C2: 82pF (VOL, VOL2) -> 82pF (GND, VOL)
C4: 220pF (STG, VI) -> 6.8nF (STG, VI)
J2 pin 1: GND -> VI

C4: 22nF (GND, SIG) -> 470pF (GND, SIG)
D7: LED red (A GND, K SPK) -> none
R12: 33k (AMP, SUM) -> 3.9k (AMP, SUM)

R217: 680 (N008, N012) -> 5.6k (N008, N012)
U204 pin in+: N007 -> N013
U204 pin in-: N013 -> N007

§ What is being asked
Your reply must be the entries above, returned word for word.

§ Solution to the exercise
C2: 82pF (VOL, VOL2) -> 82pF (GND, VOL)
C4: 220pF (STG, VI) -> 6.8nF (STG, VI)
J2 pin 1: GND -> VI

C4: 22nF (GND, SIG) -> 470pF (GND, SIG)
D7: LED red (A GND, K SPK) -> none
R12: 33k (AMP, SUM) -> 3.9k (AMP, SUM)

R217: 680 (N008, N012) -> 5.6k (N008, N012)
U204 pin in+: N007 -> N013
U204 pin in-: N013 -> N007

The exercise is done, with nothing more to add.